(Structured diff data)
───

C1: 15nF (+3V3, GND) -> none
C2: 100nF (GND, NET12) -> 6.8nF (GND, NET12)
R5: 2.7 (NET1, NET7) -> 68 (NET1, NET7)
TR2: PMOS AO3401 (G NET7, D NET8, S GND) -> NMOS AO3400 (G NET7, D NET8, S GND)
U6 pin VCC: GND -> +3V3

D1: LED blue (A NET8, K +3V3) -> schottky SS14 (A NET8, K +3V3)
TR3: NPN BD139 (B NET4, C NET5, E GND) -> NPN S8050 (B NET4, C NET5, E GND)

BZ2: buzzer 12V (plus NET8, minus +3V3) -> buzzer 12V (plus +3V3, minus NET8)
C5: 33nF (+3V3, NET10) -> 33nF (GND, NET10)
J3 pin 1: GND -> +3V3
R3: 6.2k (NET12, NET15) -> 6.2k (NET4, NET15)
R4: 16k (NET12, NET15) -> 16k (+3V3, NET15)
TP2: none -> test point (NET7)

───

▸ **WHAT YOU SHOULD DO**:
Repeat all of the data exactly.

▸ **SOLUTION**:
C1: 15nF (+3V3, GND) -> none
C2: 100nF (GND, NET12) -> 6.8nF (GND, NET12)
R5: 2.7 (NET1, NET7) -> 68 (NET1, NET7)
TR2: PMOS AO3401 (G NET7, D NET8, S GND) -> NMOS AO3400 (G NET7, D NET8, S GND)
U6 pin VCC: GND -> +3V3

D1: LED blue (A NET8, K +3V3) -> schottky SS14 (A NET8, K +3V3)
TR3: NPN BD139 (B NET4, C NET5, E GND) -> NPN S8050 (B NET4, C NET5, E GND)

BZ2: buzzer 12V (plus NET8, minus +3V3) -> buzzer 12V (plus +3V3, minus NET8)
C5: 33nF (+3V3, NET10) -> 33nF (GND, NET10)
J3 pin 1: GND -> +3V3
R3: 6.2k (NET12, NET15) -> 6.2k (NET4, NET15)
R4: 16k (NET12, NET15) -> 16k (+3V3, NET15)
TP2: none -> test point (NET7)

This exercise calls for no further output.